Start of Block
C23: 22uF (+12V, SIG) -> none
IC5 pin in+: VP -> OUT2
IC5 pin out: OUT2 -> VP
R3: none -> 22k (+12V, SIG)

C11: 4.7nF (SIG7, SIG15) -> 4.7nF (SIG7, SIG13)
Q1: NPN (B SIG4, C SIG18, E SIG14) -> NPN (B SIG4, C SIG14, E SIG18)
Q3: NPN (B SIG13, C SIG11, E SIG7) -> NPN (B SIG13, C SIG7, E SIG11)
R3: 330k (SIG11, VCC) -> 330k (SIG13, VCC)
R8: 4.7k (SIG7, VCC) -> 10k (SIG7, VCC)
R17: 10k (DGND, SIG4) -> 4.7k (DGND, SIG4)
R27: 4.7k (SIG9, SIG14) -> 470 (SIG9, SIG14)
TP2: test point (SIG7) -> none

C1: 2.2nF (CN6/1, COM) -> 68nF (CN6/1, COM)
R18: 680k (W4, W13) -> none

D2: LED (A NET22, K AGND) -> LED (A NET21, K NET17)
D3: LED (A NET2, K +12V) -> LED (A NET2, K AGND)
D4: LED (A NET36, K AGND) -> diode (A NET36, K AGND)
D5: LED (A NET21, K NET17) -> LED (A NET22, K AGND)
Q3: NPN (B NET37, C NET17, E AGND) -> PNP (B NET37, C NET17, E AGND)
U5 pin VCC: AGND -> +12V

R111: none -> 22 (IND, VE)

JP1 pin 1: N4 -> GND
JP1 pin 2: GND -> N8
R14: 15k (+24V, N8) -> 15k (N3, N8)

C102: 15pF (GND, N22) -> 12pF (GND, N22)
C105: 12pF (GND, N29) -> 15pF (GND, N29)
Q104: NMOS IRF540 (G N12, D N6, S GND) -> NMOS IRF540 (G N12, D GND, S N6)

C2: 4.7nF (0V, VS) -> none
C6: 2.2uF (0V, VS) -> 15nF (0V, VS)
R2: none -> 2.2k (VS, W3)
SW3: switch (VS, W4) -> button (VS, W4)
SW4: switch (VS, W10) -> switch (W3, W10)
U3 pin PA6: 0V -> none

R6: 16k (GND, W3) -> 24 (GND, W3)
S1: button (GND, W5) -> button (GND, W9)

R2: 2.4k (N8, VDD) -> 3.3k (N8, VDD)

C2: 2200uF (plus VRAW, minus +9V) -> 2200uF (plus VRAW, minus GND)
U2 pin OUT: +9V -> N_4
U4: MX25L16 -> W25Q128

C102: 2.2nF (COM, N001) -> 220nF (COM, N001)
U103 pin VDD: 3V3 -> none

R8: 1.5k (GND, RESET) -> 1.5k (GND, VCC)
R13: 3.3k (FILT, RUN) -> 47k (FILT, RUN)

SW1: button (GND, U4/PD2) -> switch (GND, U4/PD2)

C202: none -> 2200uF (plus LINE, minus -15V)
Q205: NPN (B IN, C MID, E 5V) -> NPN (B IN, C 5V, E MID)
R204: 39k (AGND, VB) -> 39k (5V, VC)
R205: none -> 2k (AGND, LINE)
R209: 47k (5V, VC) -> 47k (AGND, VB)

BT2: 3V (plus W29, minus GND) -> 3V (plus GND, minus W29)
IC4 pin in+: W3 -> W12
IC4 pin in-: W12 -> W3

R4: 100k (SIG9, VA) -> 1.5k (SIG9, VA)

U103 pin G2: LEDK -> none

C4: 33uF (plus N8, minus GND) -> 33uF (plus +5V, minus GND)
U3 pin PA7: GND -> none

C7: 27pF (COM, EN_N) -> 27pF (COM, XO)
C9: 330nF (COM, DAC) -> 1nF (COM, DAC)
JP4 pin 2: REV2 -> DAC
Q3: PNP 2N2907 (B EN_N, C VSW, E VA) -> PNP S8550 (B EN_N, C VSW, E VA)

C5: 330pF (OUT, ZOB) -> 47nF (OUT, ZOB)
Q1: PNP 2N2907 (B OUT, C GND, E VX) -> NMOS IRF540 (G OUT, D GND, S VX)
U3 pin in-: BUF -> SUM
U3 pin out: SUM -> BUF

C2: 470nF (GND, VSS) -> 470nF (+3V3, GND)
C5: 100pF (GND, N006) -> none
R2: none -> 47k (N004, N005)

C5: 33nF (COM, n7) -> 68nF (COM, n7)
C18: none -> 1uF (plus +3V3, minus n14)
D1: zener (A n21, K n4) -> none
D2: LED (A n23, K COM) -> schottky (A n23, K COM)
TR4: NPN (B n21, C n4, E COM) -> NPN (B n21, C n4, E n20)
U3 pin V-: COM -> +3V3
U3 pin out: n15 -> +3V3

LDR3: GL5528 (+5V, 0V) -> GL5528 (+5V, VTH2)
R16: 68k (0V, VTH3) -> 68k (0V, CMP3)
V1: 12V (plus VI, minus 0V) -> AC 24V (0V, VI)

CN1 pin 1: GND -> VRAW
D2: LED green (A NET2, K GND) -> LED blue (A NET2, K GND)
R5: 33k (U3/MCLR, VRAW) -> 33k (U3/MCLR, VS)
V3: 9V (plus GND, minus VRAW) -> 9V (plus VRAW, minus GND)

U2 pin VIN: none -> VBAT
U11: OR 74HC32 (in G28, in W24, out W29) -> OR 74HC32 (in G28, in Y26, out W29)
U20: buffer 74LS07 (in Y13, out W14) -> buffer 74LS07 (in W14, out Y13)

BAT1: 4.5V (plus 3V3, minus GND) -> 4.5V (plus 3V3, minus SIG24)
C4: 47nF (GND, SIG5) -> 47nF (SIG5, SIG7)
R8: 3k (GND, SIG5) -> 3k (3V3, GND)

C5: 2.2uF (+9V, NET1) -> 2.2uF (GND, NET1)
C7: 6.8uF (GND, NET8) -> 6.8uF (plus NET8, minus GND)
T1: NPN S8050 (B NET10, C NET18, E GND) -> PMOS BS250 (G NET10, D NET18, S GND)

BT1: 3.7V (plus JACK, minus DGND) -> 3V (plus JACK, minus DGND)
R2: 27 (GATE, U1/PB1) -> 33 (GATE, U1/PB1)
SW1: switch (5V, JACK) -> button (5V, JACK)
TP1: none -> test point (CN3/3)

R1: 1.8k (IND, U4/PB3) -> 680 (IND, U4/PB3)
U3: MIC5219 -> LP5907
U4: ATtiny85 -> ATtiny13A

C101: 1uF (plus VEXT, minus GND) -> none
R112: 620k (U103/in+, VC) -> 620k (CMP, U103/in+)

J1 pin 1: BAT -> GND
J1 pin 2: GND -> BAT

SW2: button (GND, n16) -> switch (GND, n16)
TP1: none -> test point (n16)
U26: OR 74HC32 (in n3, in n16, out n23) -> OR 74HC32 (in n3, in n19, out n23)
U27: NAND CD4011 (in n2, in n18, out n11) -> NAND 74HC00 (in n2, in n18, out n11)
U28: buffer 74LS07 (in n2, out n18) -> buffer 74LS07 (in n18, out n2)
End of Block
Restate all of the material exactly.

C23: 22uF (+12V, SIG) -> none
IC5 pin in+: VP -> OUT2
IC5 pin out: OUT2 -> VP
R3: none -> 22k (+12V, SIG)

C11: 4.7nF (SIG7, SIG15) -> 4.7nF (SIG7, SIG13)
Q1: NPN (B SIG4, C SIG18, E SIG14) -> NPN (B SIG4, C SIG14, E SIG18)
Q3: NPN (B SIG13, C SIG11, E SIG7) -> NPN (B SIG13, C SIG7, E SIG11)
R3: 330k (SIG11, VCC) -> 330k (SIG13, VCC)
R8: 4.7k (SIG7, VCC) -> 10k (SIG7, VCC)
R17: 10k (DGND, SIG4) -> 4.7k (DGND, SIG4)
R27: 4.7k (SIG9, SIG14) -> 470 (SIG9, SIG14)
TP2: test point (SIG7) -> none

C1: 2.2nF (CN6/1, COM) -> 68nF (CN6/1, COM)
R18: 680k (W4, W13) -> none

D2: LED (A NET22, K AGND) -> LED (A NET21, K NET17)
D3: LED (A NET2, K +12V) -> LED (A NET2, K AGND)
D4: LED (A NET36, K AGND) -> diode (A NET36, K AGND)
D5: LED (A NET21, K NET17) -> LED (A NET22, K AGND)
Q3: NPN (B NET37, C NET17, E AGND) -> PNP (B NET37, C NET17, E AGND)
U5 pin VCC: AGND -> +12V

R111: none -> 22 (IND, VE)

JP1 pin 1: N4 -> GND
JP1 pin 2: GND -> N8
R14: 15k (+24V, N8) -> 15k (N3, N8)

C102: 15pF (GND, N22) -> 12pF (GND, N22)
C105: 12pF (GND, N29) -> 15pF (GND, N29)
Q104: NMOS IRF540 (G N12, D N6, S GND) -> NMOS IRF540 (G N12, D GND, S N6)

C2: 4.7nF (0V, VS) -> none
C6: 2.2uF (0V, VS) -> 15nF (0V, VS)
R2: none -> 2.2k (VS, W3)
SW3: switch (VS, W4) -> button (VS, W4)
SW4: switch (VS, W10) -> switch (W3, W10)
U3 pin PA6: 0V -> none

R6: 16k (GND, W3) -> 24 (GND, W3)
S1: button (GND, W5) -> button (GND, W9)

R2: 2.4k (N8, VDD) -> 3.3k (N8, VDD)

C2: 2200uF (plus VRAW, minus +9V) -> 2200uF (plus VRAW, minus GND)
U2 pin OUT: +9V -> N_4
U4: MX25L16 -> W25Q128

C102: 2.2nF (COM, N001) -> 220nF (COM, N001)
U103 pin VDD: 3V3 -> none

R8: 1.5k (GND, RESET) -> 1.5k (GND, VCC)
R13: 3.3k (FILT, RUN) -> 47k (FILT, RUN)

SW1: button (GND, U4/PD2) -> switch (GND, U4/PD2)

C202: none -> 2200uF (plus LINE, minus -15V)
Q205: NPN (B IN, C MID, E 5V) -> NPN (B IN, C 5V, E MID)
R204: 39k (AGND, VB) -> 39k (5V, VC)
R205: none -> 2k (AGND, LINE)
R209: 47k (5V, VC) -> 47k (AGND, VB)

BT2: 3V (plus W29, minus GND) -> 3V (plus GND, minus W29)
IC4 pin in+: W3 -> W12
IC4 pin in-: W12 -> W3

R4: 100k (SIG9, VA) -> 1.5k (SIG9, VA)

U103 pin G2: LEDK -> none

C4: 33uF (plus N8, minus GND) -> 33uF (plus +5V, minus GND)
U3 pin PA7: GND -> none

C7: 27pF (COM, EN_N) -> 27pF (COM, XO)
C9: 330nF (COM, DAC) -> 1nF (COM, DAC)
JP4 pin 2: REV2 -> DAC
Q3: PNP 2N2907 (B EN_N, C VSW, E VA) -> PNP S8550 (B EN_N, C VSW, E VA)

C5: 330pF (OUT, ZOB) -> 47nF (OUT, ZOB)
Q1: PNP 2N2907 (B OUT, C GND, E VX) -> NMOS IRF540 (G OUT, D GND, S VX)
U3 pin in-: BUF -> SUM
U3 pin out: SUM -> BUF

C2: 470nF (GND, VSS) -> 470nF (+3V3, GND)
C5: 100pF (GND, N006) -> none
R2: none -> 47k (N004, N005)

C5: 33nF (COM, n7) -> 68nF (COM, n7)
C18: none -> 1uF (plus +3V3, minus n14)
D1: zener (A n21, K n4) -> none
D2: LED (A n23, K COM) -> schottky (A n23, K COM)
TR4: NPN (B n21, C n4, E COM) -> NPN (B n21, C n4, E n20)
U3 pin V-: COM -> +3V3
U3 pin out: n15 -> +3V3

LDR3: GL5528 (+5V, 0V) -> GL5528 (+5V, VTH2)
R16: 68k (0V, VTH3) -> 68k (0V, CMP3)
V1: 12V (plus VI, minus 0V) -> AC 24V (0V, VI)

CN1 pin 1: GND -> VRAW
D2: LED green (A NET2, K GND) -> LED blue (A NET2, K GND)
R5: 33k (U3/MCLR, VRAW) -> 33k (U3/MCLR, VS)
V3: 9V (plus GND, minus VRAW) -> 9V (plus VRAW, minus GND)

U2 pin VIN: none -> VBAT
U11: OR 74HC32 (in G28, in W24, out W29) -> OR 74HC32 (in G28, in Y26, out W29)
U20: buffer 74LS07 (in Y13, out W14) -> buffer 74LS07 (in W14, out Y13)

BAT1: 4.5V (plus 3V3, minus GND) -> 4.5V (plus 3V3, minus SIG24)
C4: 47nF (GND, SIG5) -> 47nF (SIG5, SIG7)
R8: 3k (GND, SIG5) -> 3k (3V3, GND)

C5: 2.2uF (+9V, NET1) -> 2.2uF (GND, NET1)
C7: 6.8uF (GND, NET8) -> 6.8uF (plus NET8, minus GND)
T1: NPN S8050 (B NET10, C NET18, E GND) -> PMOS BS250 (G NET10, D NET18, S GND)

BT1: 3.7V (plus JACK, minus DGND) -> 3V (plus JACK, minus DGND)
R2: 27 (GATE, U1/PB1) -> 33 (GATE, U1/PB1)
SW1: switch (5V, JACK) -> button (5V, JACK)
TP1: none -> test point (CN3/3)

R1: 1.8k (IND, U4/PB3) -> 680 (IND, U4/PB3)
U3: MIC5219 -> LP5907
U4: ATtiny85 -> ATtiny13A

C101: 1uF (plus VEXT, minus GND) -> none
R112: 620k (U103/in+, VC) -> 620k (CMP, U103/in+)

J1 pin 1: BAT -> GND
J1 pin 2: GND -> BAT

SW2: button (GND, n16) -> switch (GND, n16)
TP1: none -> test point (n16)
U26: OR 74HC32 (in n3, in n16, out n23) -> OR 74HC32 (in n3, in n19, out n23)
U27: NAND CD4011 (in n2, in n18, out n11) -> NAND 74HC00 (in n2, in n18, out n11)
U28: buffer 74LS07 (in n2, out n18) -> buffer 74LS07 (in n18, out n2)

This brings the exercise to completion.